» Exercise brief
With the pictures left out, write every entry down exactly.

» Data listing

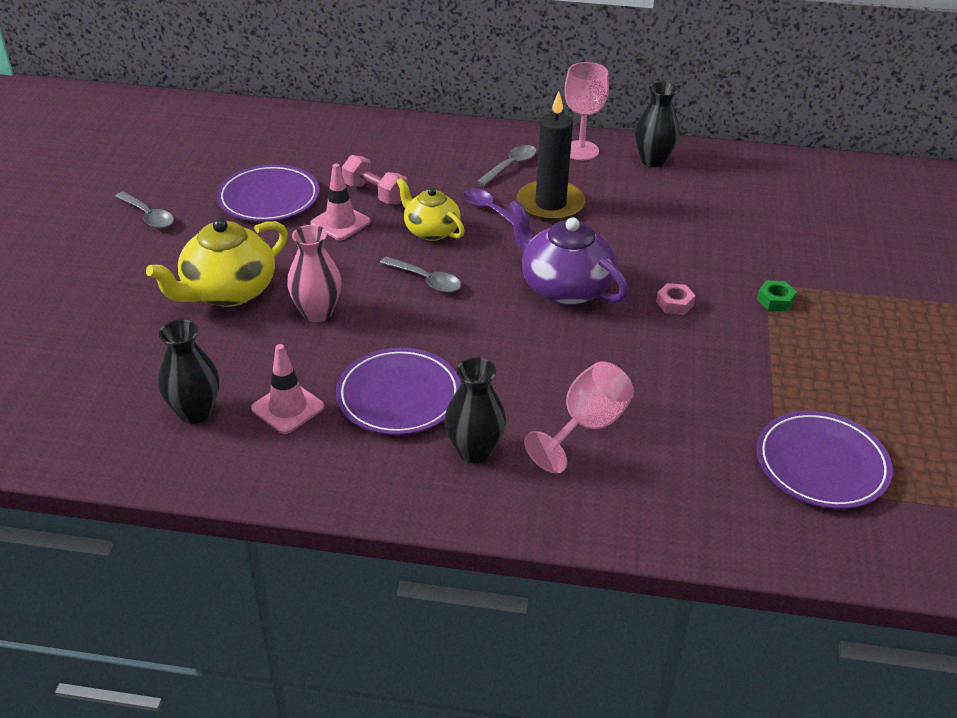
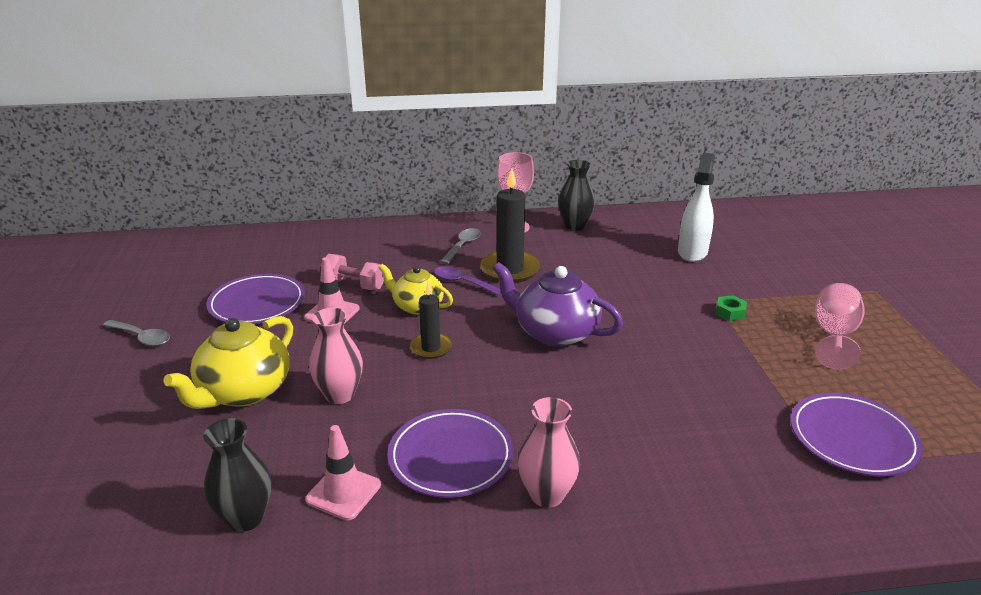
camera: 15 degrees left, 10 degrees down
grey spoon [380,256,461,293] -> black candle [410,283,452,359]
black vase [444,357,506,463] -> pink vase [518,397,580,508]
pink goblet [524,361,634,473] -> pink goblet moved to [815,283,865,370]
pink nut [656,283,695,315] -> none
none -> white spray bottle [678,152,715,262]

» Problem solution
camera: 15 degrees left, 10 degrees down
grey spoon [380,256,461,293] -> black candle [410,283,452,359]
black vase [444,357,506,463] -> pink vase [518,397,580,508]
pink goblet [524,361,634,473] -> pink goblet moved to [815,283,865,370]
pink nut [656,283,695,315] -> none
none -> white spray bottle [678,152,715,262]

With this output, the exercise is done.